Please output all of the entries exactly and omit any images they hold.

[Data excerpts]
+===+

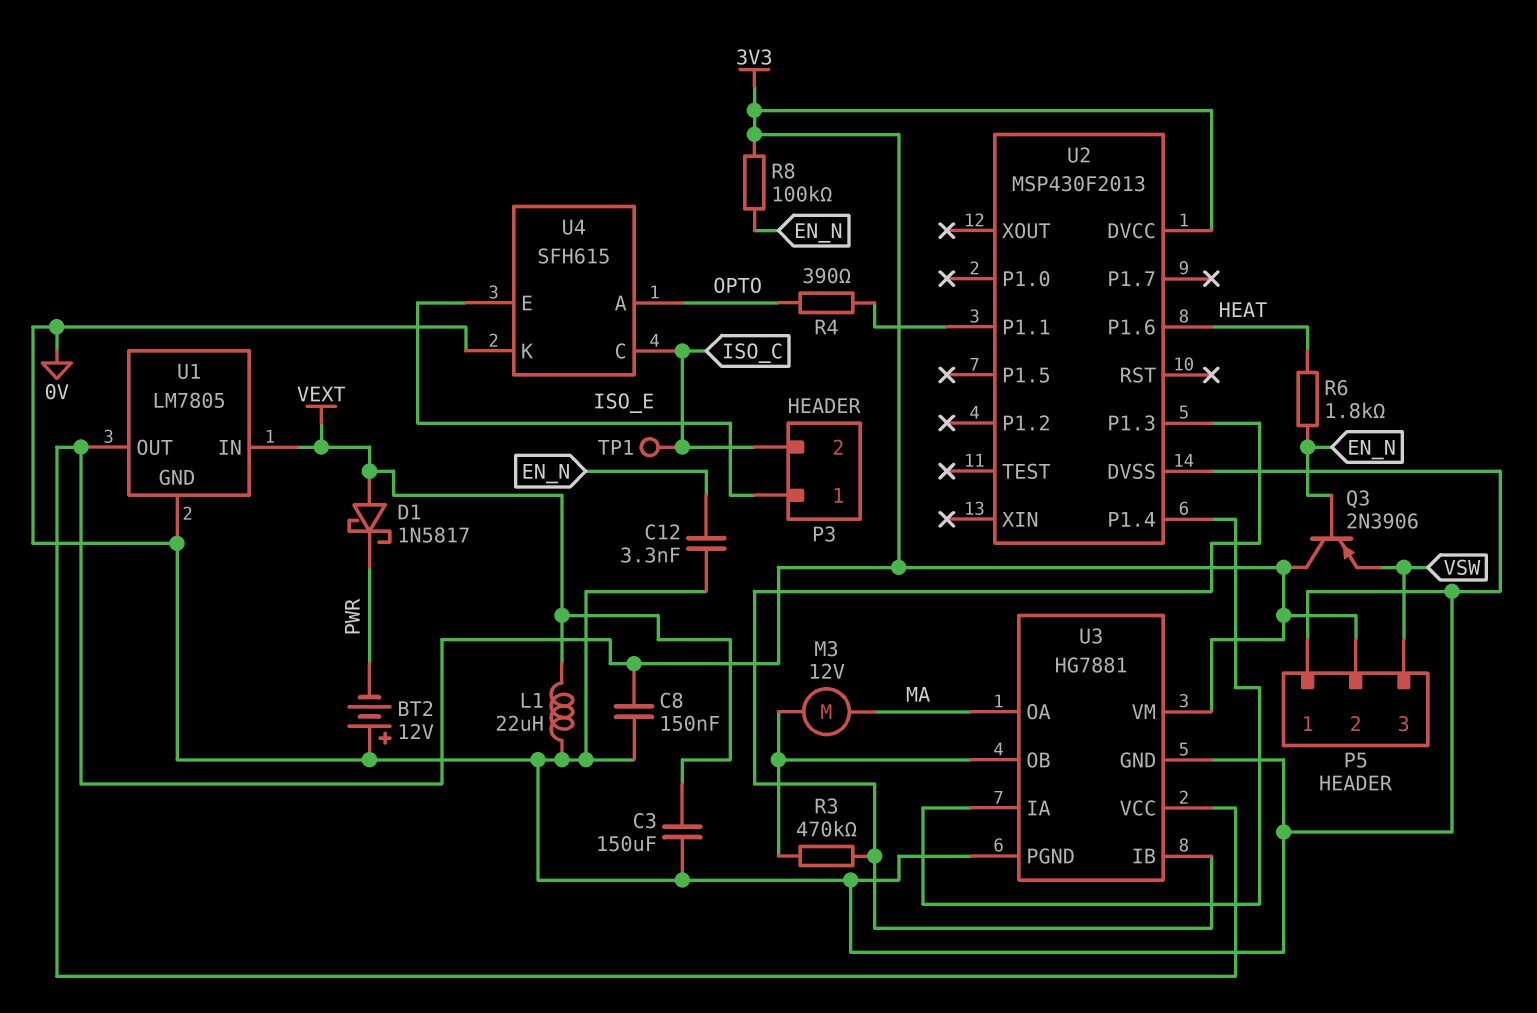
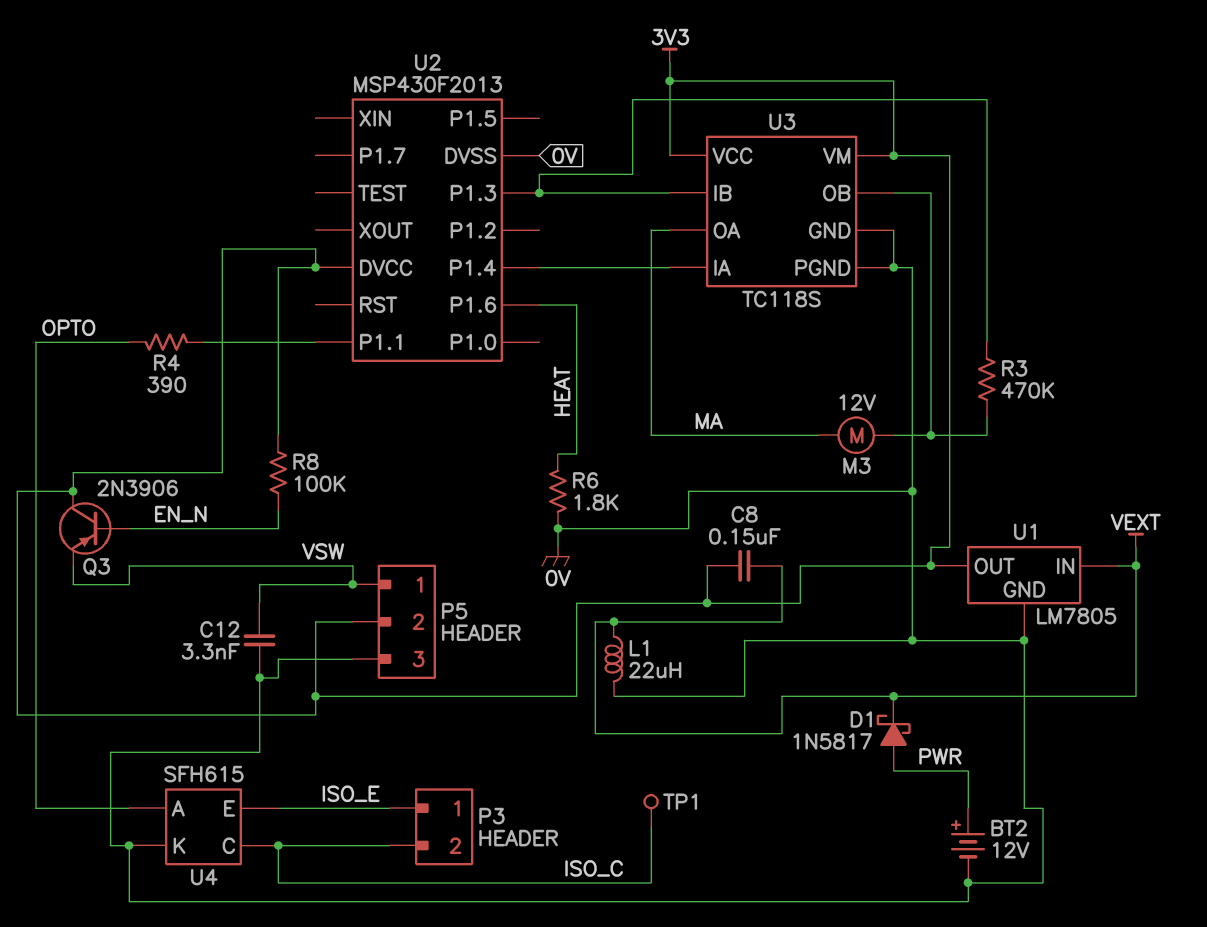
BT2: 12V (plus 0V, minus PWR) -> 12V (plus PWR, minus 0V)
C3: 150uF (0V, VEXT) -> none
C8: 150nF (0V, 3V3) -> 150nF (3V3, VEXT)
C12: 3.3nF (0V, EN_N) -> 3.3nF (0V, VSW)
D1: schottky 1N5817 (A VEXT, K PWR) -> schottky 1N5817 (A PWR, K VEXT)
P5 pin 1: 0V -> VSW
P5 pin 3: VSW -> 0V
R6: 1.8k (EN_N, HEAT) -> 1.8k (0V, HEAT)
U3: HG7881 -> TC118S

+===+

» **Task solution**:
BT2: 12V (plus 0V, minus PWR) -> 12V (plus PWR, minus 0V)
C3: 150uF (0V, VEXT) -> none
C8: 150nF (0V, 3V3) -> 150nF (3V3, VEXT)
C12: 3.3nF (0V, EN_N) -> 3.3nF (0V, VSW)
D1: schottky 1N5817 (A VEXT, K PWR) -> schottky 1N5817 (A PWR, K VEXT)
P5 pin 1: 0V -> VSW
P5 pin 3: VSW -> 0V
R6: 1.8k (EN_N, HEAT) -> 1.8k (0V, HEAT)
U3: HG7881 -> TC118S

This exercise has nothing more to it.